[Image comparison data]

——

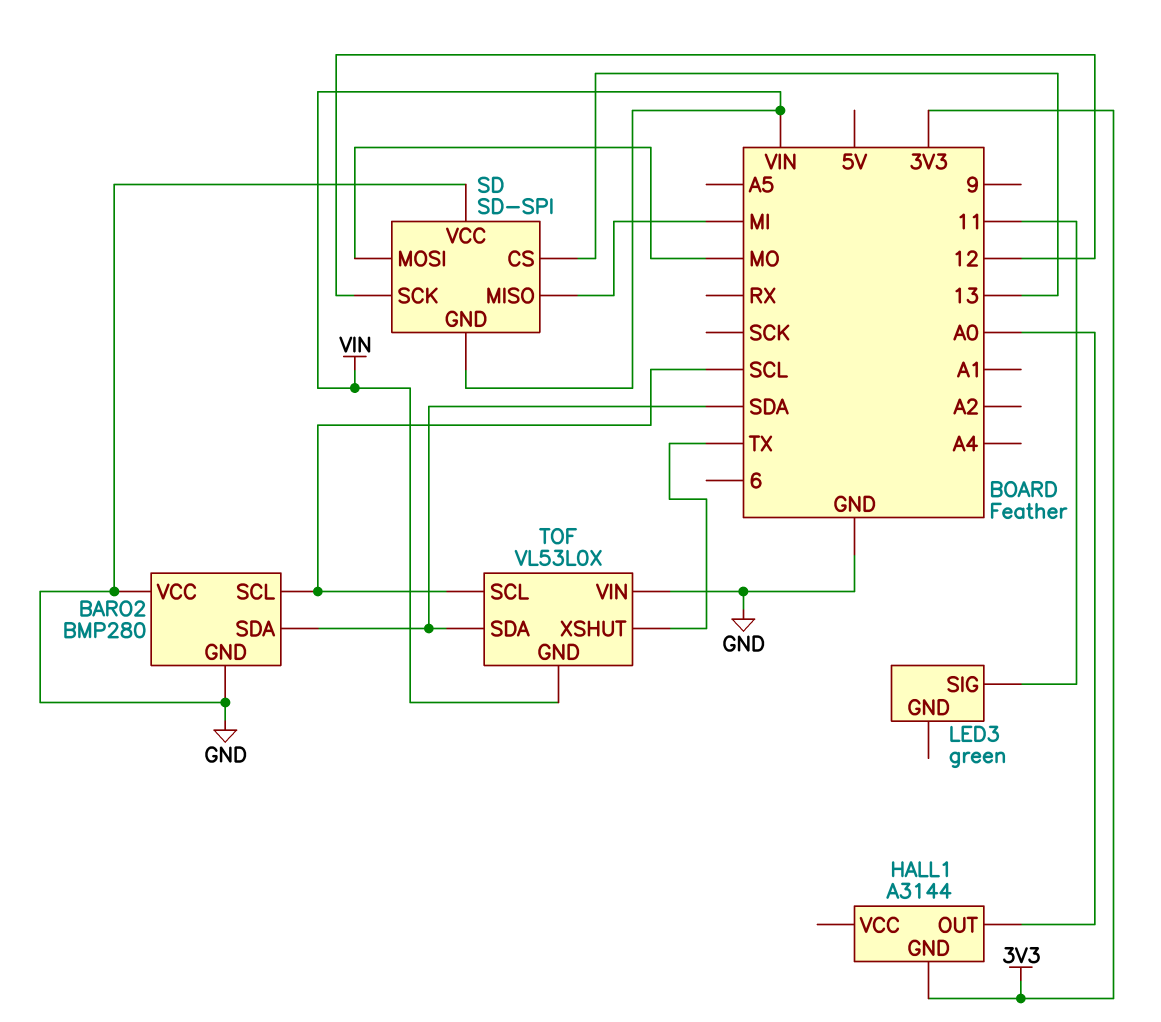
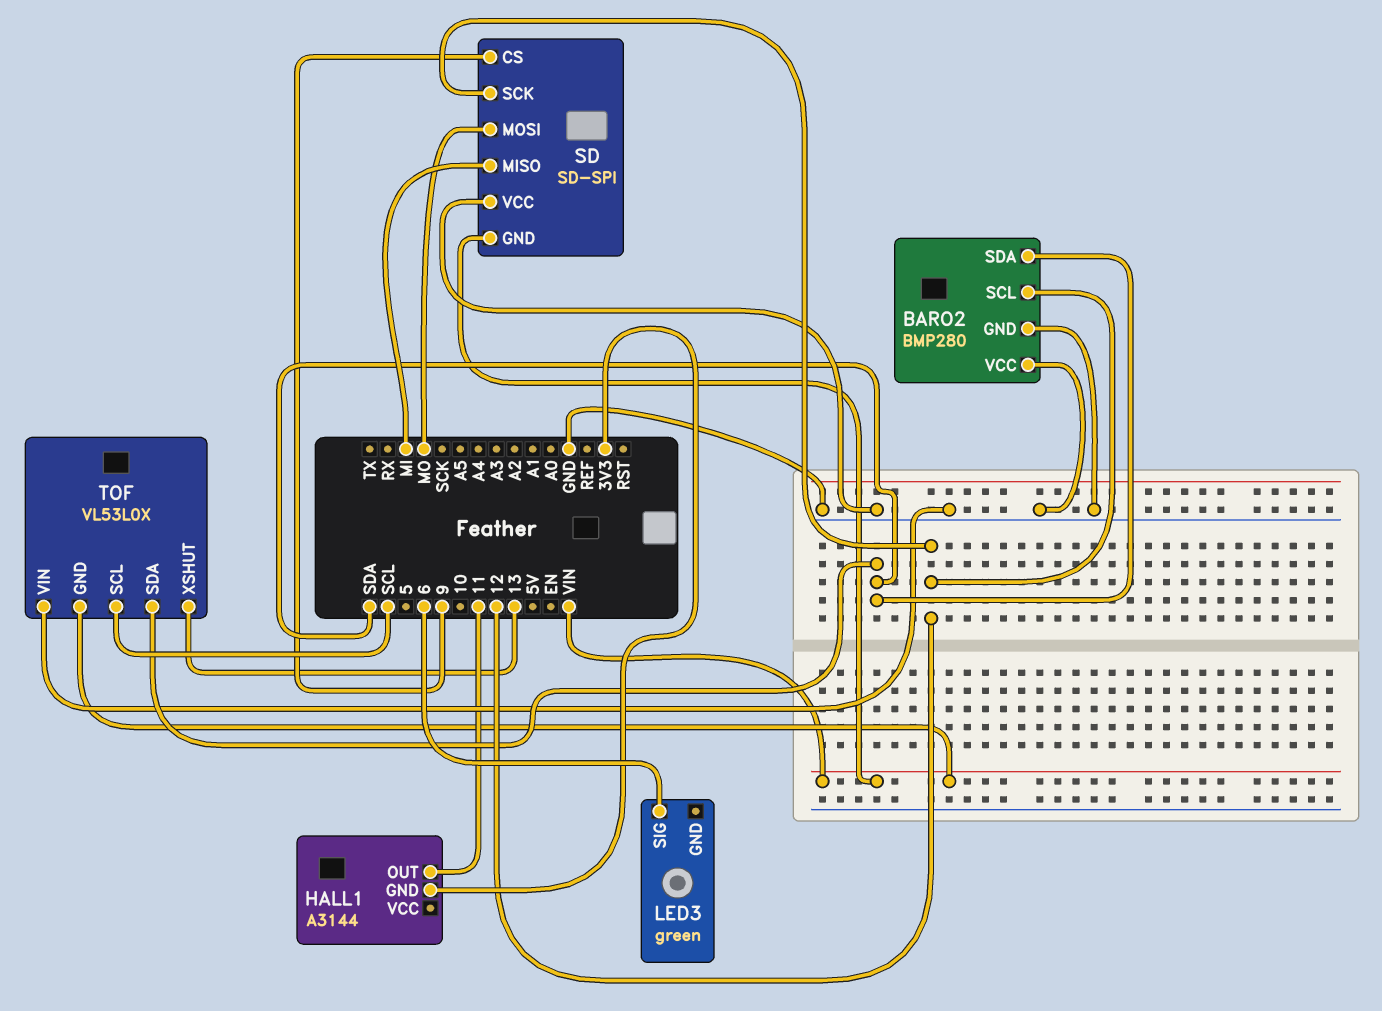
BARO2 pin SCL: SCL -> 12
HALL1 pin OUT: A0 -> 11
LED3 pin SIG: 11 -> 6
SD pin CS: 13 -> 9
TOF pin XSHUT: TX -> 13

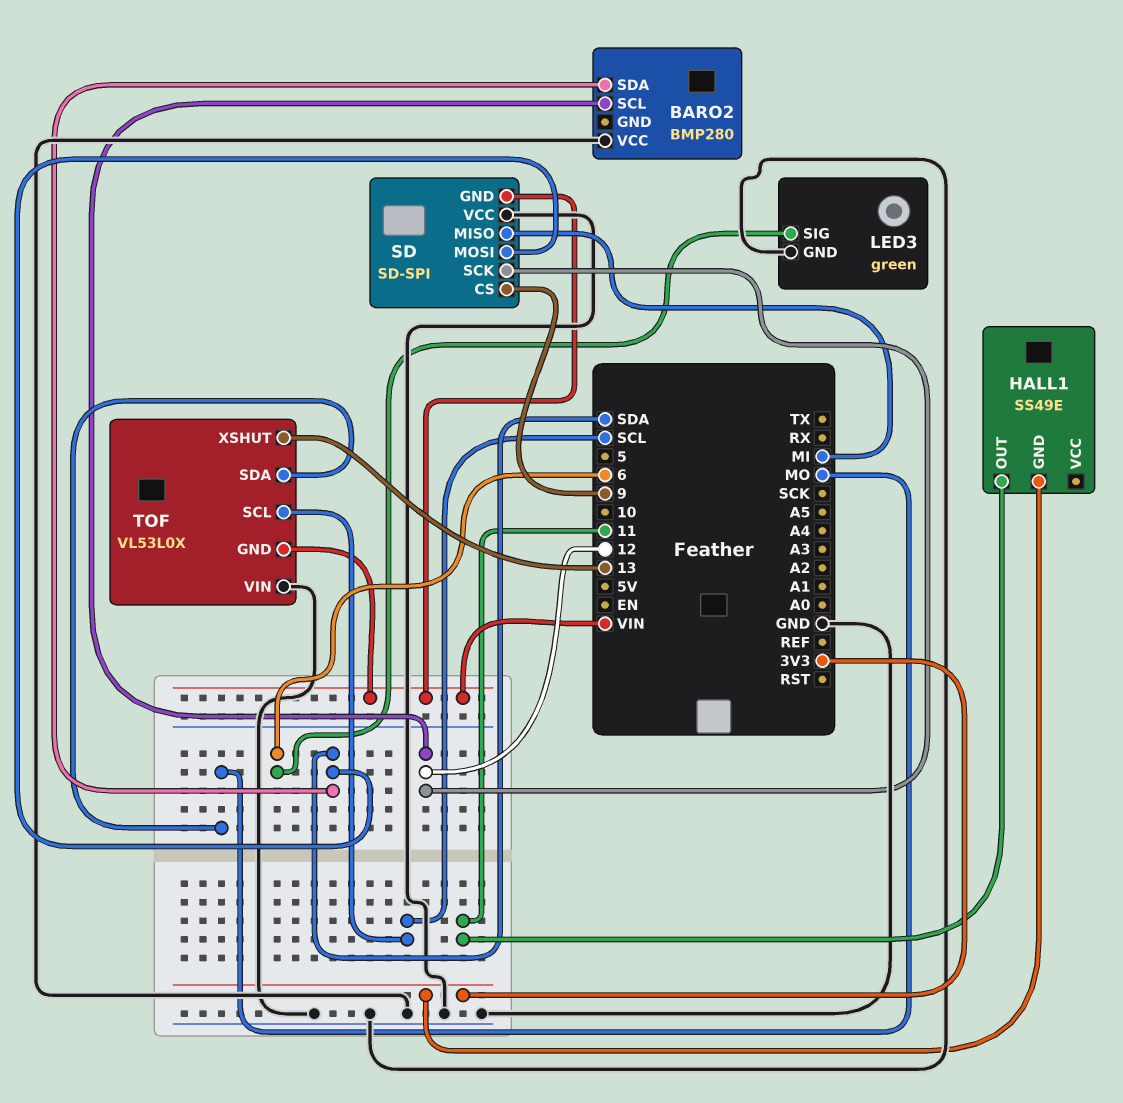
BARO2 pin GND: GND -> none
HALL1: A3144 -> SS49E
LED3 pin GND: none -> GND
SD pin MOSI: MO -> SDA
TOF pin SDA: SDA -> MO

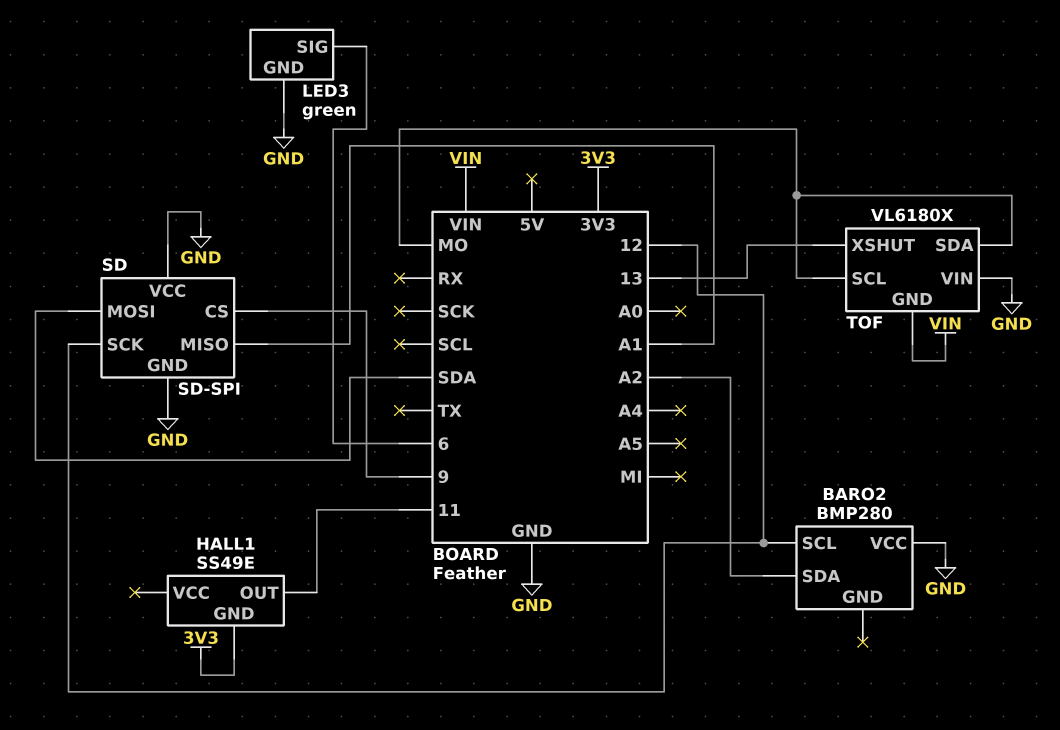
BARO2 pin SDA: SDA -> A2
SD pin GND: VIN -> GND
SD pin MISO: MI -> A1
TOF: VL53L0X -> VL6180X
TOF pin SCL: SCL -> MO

——

### [Task brief]
Please transcribe the entries exactly, omitting the images.

### [Task solution]
BARO2 pin SCL: SCL -> 12
HALL1 pin OUT: A0 -> 11
LED3 pin SIG: 11 -> 6
SD pin CS: 13 -> 9
TOF pin XSHUT: TX -> 13

BARO2 pin GND: GND -> none
HALL1: A3144 -> SS49E
LED3 pin GND: none -> GND
SD pin MOSI: MO -> SDA
TOF pin SDA: SDA -> MO

BARO2 pin SDA: SDA -> A2
SD pin GND: VIN -> GND
SD pin MISO: MI -> A1
TOF: VL53L0X -> VL6180X
TOF pin SCL: SCL -> MO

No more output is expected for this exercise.